Task objective: Below is a listing; restate from it, character for character, the lines beginning at the line holding "camera: 25 degrees right, 20 degrees up" and ending at the line holding "black watering can", both included.

Supplied data:

- - - - -

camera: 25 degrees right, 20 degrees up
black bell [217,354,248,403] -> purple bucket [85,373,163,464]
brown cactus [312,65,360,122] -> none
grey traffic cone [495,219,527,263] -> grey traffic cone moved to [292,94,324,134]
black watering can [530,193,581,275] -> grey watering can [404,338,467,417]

- - - - -

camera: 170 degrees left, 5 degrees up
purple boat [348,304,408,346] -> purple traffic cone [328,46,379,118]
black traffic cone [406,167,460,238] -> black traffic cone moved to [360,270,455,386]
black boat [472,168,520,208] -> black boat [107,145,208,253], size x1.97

- - - - -

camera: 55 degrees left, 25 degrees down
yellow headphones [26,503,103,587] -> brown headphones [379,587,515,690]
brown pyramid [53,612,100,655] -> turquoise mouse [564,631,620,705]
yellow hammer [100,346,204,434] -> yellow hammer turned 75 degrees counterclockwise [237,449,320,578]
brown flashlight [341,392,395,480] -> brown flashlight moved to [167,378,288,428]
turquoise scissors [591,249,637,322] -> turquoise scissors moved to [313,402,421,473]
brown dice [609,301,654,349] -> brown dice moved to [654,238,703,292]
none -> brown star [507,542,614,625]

- - - - -

Exercise response:
camera: 25 degrees right, 20 degrees up
black bell [217,354,248,403] -> purple bucket [85,373,163,464]
brown cactus [312,65,360,122] -> none
grey traffic cone [495,219,527,263] -> grey traffic cone moved to [292,94,324,134]
black watering can [530,193,581,275] -> grey watering can [404,338,467,417]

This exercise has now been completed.